• **WORK ORDER**: Among these entries, how many lines have the string "black" in them? Only the number is needed.

### SUPPLIED DATA

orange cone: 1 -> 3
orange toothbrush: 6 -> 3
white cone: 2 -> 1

######
### SUPPLIED DATA

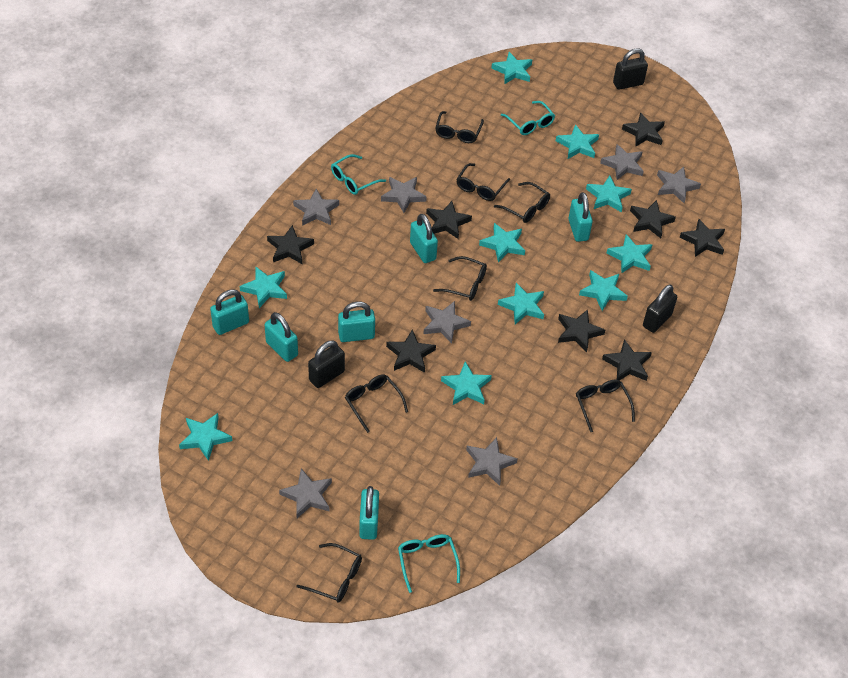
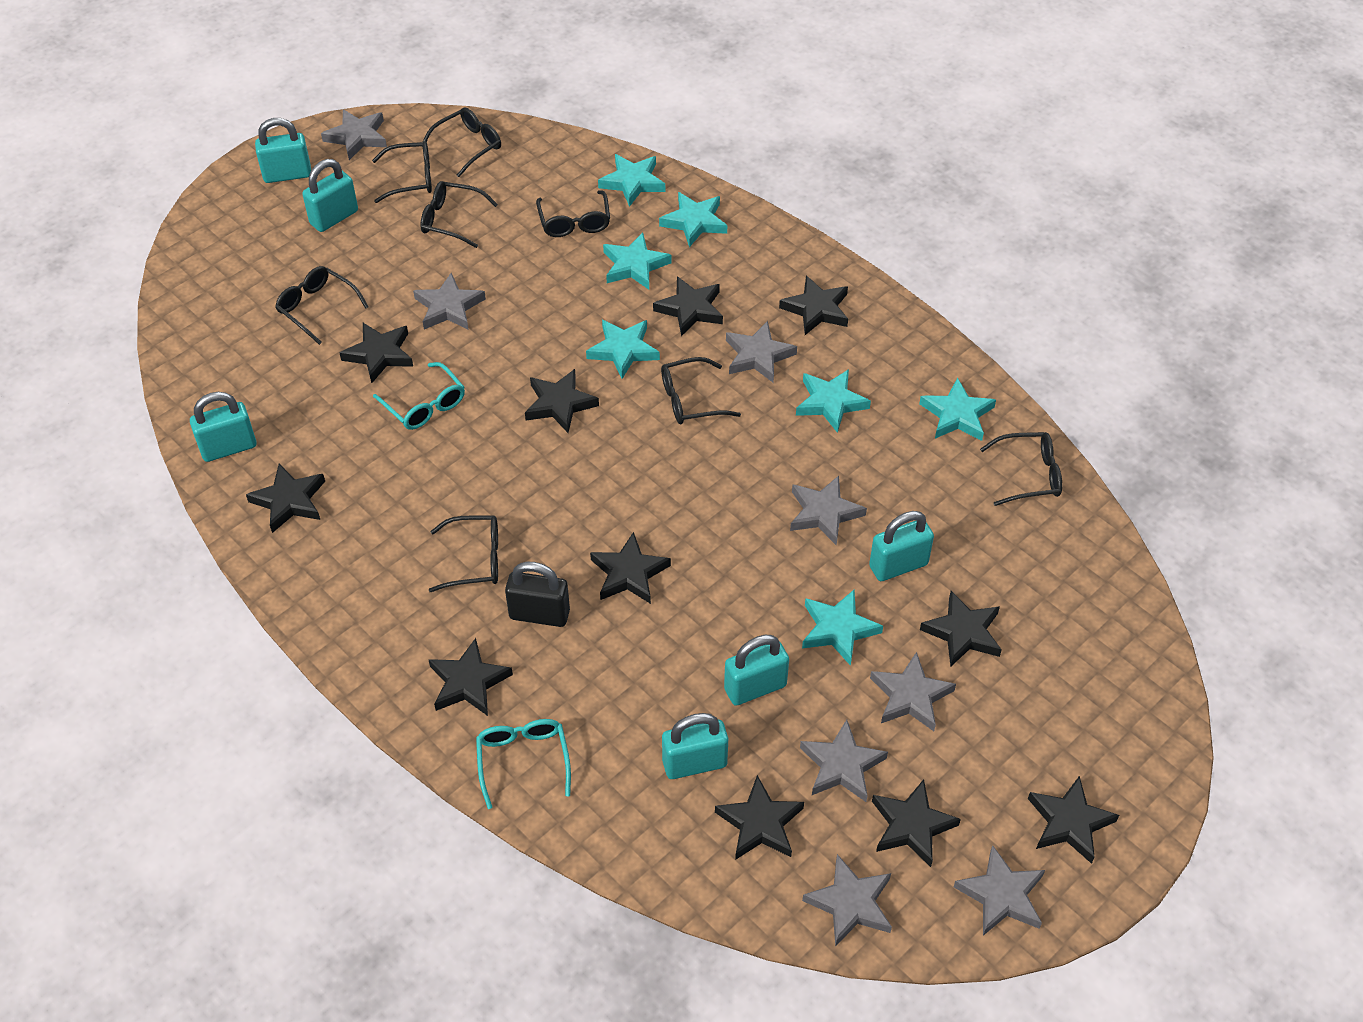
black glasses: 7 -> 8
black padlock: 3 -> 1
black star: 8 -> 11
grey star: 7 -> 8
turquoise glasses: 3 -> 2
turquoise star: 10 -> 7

######

• **ANSWER SECTION**: 3